__What you should do__.
Copy out each line below that has the word "fish" in it.

__Data to use__.
+++
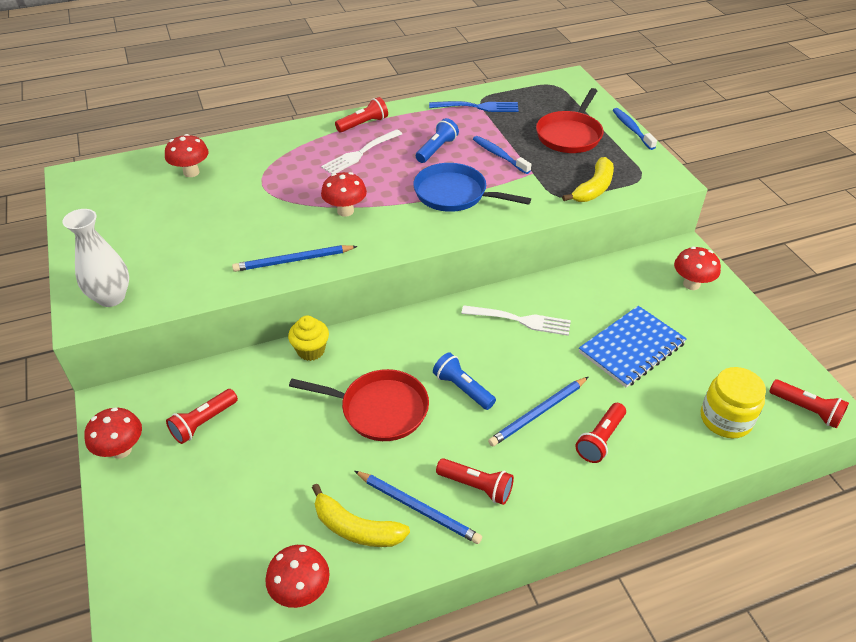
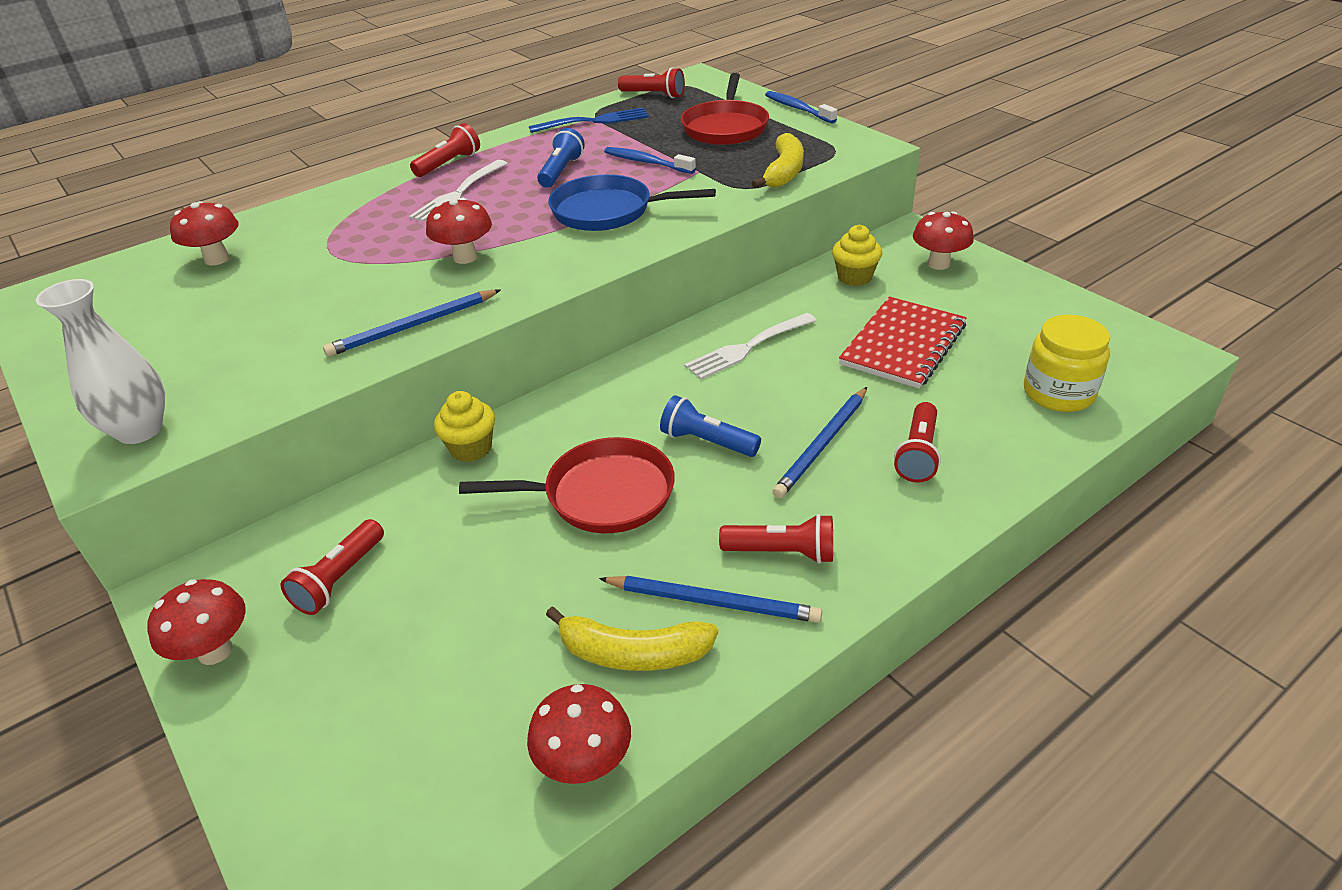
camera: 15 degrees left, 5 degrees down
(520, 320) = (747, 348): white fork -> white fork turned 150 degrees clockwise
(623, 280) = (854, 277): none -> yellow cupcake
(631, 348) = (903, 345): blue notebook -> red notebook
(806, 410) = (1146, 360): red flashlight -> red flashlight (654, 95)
+++
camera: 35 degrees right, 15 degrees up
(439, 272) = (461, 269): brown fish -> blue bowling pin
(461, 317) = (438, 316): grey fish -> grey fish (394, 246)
+++
__Result for this task__.
(439, 272) = (461, 269): brown fish -> blue bowling pin
(461, 317) = (438, 316): grey fish -> grey fish (394, 246)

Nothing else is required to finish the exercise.